Your task ▸
Repeat the listing below in full, exactly.

────

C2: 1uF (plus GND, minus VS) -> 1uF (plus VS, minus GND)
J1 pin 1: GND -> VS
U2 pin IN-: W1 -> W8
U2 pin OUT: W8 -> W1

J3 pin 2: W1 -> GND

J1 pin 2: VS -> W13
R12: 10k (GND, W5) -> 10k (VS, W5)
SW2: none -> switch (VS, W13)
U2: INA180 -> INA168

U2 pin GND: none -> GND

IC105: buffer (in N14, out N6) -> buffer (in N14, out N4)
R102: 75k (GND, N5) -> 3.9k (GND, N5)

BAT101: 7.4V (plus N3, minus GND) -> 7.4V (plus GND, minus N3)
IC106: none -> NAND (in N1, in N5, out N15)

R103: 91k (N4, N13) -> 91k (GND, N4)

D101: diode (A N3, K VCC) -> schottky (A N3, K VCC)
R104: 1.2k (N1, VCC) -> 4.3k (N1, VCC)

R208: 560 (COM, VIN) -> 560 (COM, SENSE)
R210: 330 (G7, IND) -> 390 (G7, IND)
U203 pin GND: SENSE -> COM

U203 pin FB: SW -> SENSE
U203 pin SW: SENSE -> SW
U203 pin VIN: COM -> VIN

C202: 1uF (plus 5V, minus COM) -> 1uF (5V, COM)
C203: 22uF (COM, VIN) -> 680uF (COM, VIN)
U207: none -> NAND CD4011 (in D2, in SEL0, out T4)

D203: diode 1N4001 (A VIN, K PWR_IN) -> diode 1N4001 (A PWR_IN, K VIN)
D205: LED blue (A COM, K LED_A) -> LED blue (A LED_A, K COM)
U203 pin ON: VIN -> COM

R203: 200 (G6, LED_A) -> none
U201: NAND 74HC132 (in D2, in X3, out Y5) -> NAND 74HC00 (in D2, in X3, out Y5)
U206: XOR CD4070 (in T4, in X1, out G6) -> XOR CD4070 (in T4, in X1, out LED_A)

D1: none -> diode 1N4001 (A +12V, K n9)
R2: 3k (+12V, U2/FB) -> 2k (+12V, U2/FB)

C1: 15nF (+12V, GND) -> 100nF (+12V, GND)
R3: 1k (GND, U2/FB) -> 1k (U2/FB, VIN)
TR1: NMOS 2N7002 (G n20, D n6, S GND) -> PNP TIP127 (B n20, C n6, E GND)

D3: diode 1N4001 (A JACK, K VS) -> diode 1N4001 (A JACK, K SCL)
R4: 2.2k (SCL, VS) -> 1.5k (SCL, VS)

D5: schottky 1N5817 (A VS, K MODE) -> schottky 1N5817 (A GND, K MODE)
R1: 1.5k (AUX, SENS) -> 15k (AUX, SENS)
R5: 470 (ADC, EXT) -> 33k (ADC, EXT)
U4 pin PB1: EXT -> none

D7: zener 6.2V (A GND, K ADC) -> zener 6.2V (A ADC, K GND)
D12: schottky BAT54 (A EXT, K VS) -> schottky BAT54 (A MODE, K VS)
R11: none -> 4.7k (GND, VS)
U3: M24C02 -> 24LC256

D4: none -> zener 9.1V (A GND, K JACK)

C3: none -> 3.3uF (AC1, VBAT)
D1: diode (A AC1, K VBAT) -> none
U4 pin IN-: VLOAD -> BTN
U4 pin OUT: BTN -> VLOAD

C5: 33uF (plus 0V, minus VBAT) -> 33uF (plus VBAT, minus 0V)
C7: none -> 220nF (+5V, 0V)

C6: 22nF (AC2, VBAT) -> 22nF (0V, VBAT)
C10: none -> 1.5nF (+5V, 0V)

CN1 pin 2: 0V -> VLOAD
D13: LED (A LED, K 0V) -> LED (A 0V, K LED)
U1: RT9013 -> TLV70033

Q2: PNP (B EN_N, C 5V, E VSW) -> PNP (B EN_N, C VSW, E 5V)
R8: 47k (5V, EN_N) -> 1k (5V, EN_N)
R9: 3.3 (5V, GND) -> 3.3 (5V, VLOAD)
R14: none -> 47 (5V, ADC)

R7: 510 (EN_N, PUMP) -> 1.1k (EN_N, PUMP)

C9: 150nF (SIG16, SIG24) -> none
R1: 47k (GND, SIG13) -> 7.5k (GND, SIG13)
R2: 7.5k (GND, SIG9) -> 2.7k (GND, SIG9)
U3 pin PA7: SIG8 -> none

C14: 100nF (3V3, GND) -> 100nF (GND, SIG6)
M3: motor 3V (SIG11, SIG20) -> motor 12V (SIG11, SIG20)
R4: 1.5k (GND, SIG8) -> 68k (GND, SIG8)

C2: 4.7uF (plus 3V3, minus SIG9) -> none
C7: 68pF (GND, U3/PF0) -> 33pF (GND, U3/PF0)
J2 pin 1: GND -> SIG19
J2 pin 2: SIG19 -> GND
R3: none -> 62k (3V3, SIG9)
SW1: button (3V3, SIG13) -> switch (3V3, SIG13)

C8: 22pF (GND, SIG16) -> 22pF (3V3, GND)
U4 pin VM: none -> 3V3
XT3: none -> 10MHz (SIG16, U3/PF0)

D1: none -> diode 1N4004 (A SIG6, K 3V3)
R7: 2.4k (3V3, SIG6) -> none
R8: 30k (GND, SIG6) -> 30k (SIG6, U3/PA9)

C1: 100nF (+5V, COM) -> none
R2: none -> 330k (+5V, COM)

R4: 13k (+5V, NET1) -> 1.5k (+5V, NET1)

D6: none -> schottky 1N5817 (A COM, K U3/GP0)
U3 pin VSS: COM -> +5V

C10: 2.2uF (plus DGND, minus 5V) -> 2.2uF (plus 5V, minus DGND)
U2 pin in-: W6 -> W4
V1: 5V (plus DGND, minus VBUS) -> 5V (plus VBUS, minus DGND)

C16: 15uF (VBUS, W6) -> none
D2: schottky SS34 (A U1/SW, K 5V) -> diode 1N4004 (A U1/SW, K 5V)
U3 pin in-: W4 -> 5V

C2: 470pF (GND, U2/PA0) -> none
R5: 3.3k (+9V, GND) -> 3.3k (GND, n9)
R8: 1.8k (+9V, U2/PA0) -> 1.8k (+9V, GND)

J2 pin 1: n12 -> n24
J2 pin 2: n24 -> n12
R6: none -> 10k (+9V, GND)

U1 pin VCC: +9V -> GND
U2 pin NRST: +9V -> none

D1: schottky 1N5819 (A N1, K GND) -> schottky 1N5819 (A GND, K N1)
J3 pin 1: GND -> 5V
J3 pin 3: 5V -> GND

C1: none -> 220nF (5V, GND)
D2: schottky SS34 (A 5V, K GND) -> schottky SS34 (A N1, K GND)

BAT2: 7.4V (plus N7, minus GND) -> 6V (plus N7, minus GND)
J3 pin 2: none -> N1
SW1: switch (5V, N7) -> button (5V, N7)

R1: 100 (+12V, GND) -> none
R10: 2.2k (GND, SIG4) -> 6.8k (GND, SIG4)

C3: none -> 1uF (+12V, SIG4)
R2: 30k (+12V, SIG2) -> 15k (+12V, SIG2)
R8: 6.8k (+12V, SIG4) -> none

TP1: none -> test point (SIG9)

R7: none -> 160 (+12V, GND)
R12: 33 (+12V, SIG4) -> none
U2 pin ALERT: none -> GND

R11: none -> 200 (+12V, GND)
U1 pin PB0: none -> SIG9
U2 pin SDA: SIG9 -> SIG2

────

Task solution ▸
C2: 1uF (plus GND, minus VS) -> 1uF (plus VS, minus GND)
J1 pin 1: GND -> VS
U2 pin IN-: W1 -> W8
U2 pin OUT: W8 -> W1

J3 pin 2: W1 -> GND

J1 pin 2: VS -> W13
R12: 10k (GND, W5) -> 10k (VS, W5)
SW2: none -> switch (VS, W13)
U2: INA180 -> INA168

U2 pin GND: none -> GND

IC105: buffer (in N14, out N6) -> buffer (in N14, out N4)
R102: 75k (GND, N5) -> 3.9k (GND, N5)

BAT101: 7.4V (plus N3, minus GND) -> 7.4V (plus GND, minus N3)
IC106: none -> NAND (in N1, in N5, out N15)

R103: 91k (N4, N13) -> 91k (GND, N4)

D101: diode (A N3, K VCC) -> schottky (A N3, K VCC)
R104: 1.2k (N1, VCC) -> 4.3k (N1, VCC)

R208: 560 (COM, VIN) -> 560 (COM, SENSE)
R210: 330 (G7, IND) -> 390 (G7, IND)
U203 pin GND: SENSE -> COM

U203 pin FB: SW -> SENSE
U203 pin SW: SENSE -> SW
U203 pin VIN: COM -> VIN

C202: 1uF (plus 5V, minus COM) -> 1uF (5V, COM)
C203: 22uF (COM, VIN) -> 680uF (COM, VIN)
U207: none -> NAND CD4011 (in D2, in SEL0, out T4)

D203: diode 1N4001 (A VIN, K PWR_IN) -> diode 1N4001 (A PWR_IN, K VIN)
D205: LED blue (A COM, K LED_A) -> LED blue (A LED_A, K COM)
U203 pin ON: VIN -> COM

R203: 200 (G6, LED_A) -> none
U201: NAND 74HC132 (in D2, in X3, out Y5) -> NAND 74HC00 (in D2, in X3, out Y5)
U206: XOR CD4070 (in T4, in X1, out G6) -> XOR CD4070 (in T4, in X1, out LED_A)

D1: none -> diode 1N4001 (A +12V, K n9)
R2: 3k (+12V, U2/FB) -> 2k (+12V, U2/FB)

C1: 15nF (+12V, GND) -> 100nF (+12V, GND)
R3: 1k (GND, U2/FB) -> 1k (U2/FB, VIN)
TR1: NMOS 2N7002 (G n20, D n6, S GND) -> PNP TIP127 (B n20, C n6, E GND)

D3: diode 1N4001 (A JACK, K VS) -> diode 1N4001 (A JACK, K SCL)
R4: 2.2k (SCL, VS) -> 1.5k (SCL, VS)

D5: schottky 1N5817 (A VS, K MODE) -> schottky 1N5817 (A GND, K MODE)
R1: 1.5k (AUX, SENS) -> 15k (AUX, SENS)
R5: 470 (ADC, EXT) -> 33k (ADC, EXT)
U4 pin PB1: EXT -> none

D7: zener 6.2V (A GND, K ADC) -> zener 6.2V (A ADC, K GND)
D12: schottky BAT54 (A EXT, K VS) -> schottky BAT54 (A MODE, K VS)
R11: none -> 4.7k (GND, VS)
U3: M24C02 -> 24LC256

D4: none -> zener 9.1V (A GND, K JACK)

C3: none -> 3.3uF (AC1, VBAT)
D1: diode (A AC1, K VBAT) -> none
U4 pin IN-: VLOAD -> BTN
U4 pin OUT: BTN -> VLOAD

C5: 33uF (plus 0V, minus VBAT) -> 33uF (plus VBAT, minus 0V)
C7: none -> 220nF (+5V, 0V)

C6: 22nF (AC2, VBAT) -> 22nF (0V, VBAT)
C10: none -> 1.5nF (+5V, 0V)

CN1 pin 2: 0V -> VLOAD
D13: LED (A LED, K 0V) -> LED (A 0V, K LED)
U1: RT9013 -> TLV70033

Q2: PNP (B EN_N, C 5V, E VSW) -> PNP (B EN_N, C VSW, E 5V)
R8: 47k (5V, EN_N) -> 1k (5V, EN_N)
R9: 3.3 (5V, GND) -> 3.3 (5V, VLOAD)
R14: none -> 47 (5V, ADC)

R7: 510 (EN_N, PUMP) -> 1.1k (EN_N, PUMP)

C9: 150nF (SIG16, SIG24) -> none
R1: 47k (GND, SIG13) -> 7.5k (GND, SIG13)
R2: 7.5k (GND, SIG9) -> 2.7k (GND, SIG9)
U3 pin PA7: SIG8 -> none

C14: 100nF (3V3, GND) -> 100nF (GND, SIG6)
M3: motor 3V (SIG11, SIG20) -> motor 12V (SIG11, SIG20)
R4: 1.5k (GND, SIG8) -> 68k (GND, SIG8)

C2: 4.7uF (plus 3V3, minus SIG9) -> none
C7: 68pF (GND, U3/PF0) -> 33pF (GND, U3/PF0)
J2 pin 1: GND -> SIG19
J2 pin 2: SIG19 -> GND
R3: none -> 62k (3V3, SIG9)
SW1: button (3V3, SIG13) -> switch (3V3, SIG13)

C8: 22pF (GND, SIG16) -> 22pF (3V3, GND)
U4 pin VM: none -> 3V3
XT3: none -> 10MHz (SIG16, U3/PF0)

D1: none -> diode 1N4004 (A SIG6, K 3V3)
R7: 2.4k (3V3, SIG6) -> none
R8: 30k (GND, SIG6) -> 30k (SIG6, U3/PA9)

C1: 100nF (+5V, COM) -> none
R2: none -> 330k (+5V, COM)

R4: 13k (+5V, NET1) -> 1.5k (+5V, NET1)

D6: none -> schottky 1N5817 (A COM, K U3/GP0)
U3 pin VSS: COM -> +5V

C10: 2.2uF (plus DGND, minus 5V) -> 2.2uF (plus 5V, minus DGND)
U2 pin in-: W6 -> W4
V1: 5V (plus DGND, minus VBUS) -> 5V (plus VBUS, minus DGND)

C16: 15uF (VBUS, W6) -> none
D2: schottky SS34 (A U1/SW, K 5V) -> diode 1N4004 (A U1/SW, K 5V)
U3 pin in-: W4 -> 5V

C2: 470pF (GND, U2/PA0) -> none
R5: 3.3k (+9V, GND) -> 3.3k (GND, n9)
R8: 1.8k (+9V, U2/PA0) -> 1.8k (+9V, GND)

J2 pin 1: n12 -> n24
J2 pin 2: n24 -> n12
R6: none -> 10k (+9V, GND)

U1 pin VCC: +9V -> GND
U2 pin NRST: +9V -> none

D1: schottky 1N5819 (A N1, K GND) -> schottky 1N5819 (A GND, K N1)
J3 pin 1: GND -> 5V
J3 pin 3: 5V -> GND

C1: none -> 220nF (5V, GND)
D2: schottky SS34 (A 5V, K GND) -> schottky SS34 (A N1, K GND)

BAT2: 7.4V (plus N7, minus GND) -> 6V (plus N7, minus GND)
J3 pin 2: none -> N1
SW1: switch (5V, N7) -> button (5V, N7)

R1: 100 (+12V, GND) -> none
R10: 2.2k (GND, SIG4) -> 6.8k (GND, SIG4)

C3: none -> 1uF (+12V, SIG4)
R2: 30k (+12V, SIG2) -> 15k (+12V, SIG2)
R8: 6.8k (+12V, SIG4) -> none

TP1: none -> test point (SIG9)

R7: none -> 160 (+12V, GND)
R12: 33 (+12V, SIG4) -> none
U2 pin ALERT: none -> GND

R11: none -> 200 (+12V, GND)
U1 pin PB0: none -> SIG9
U2 pin SDA: SIG9 -> SIG2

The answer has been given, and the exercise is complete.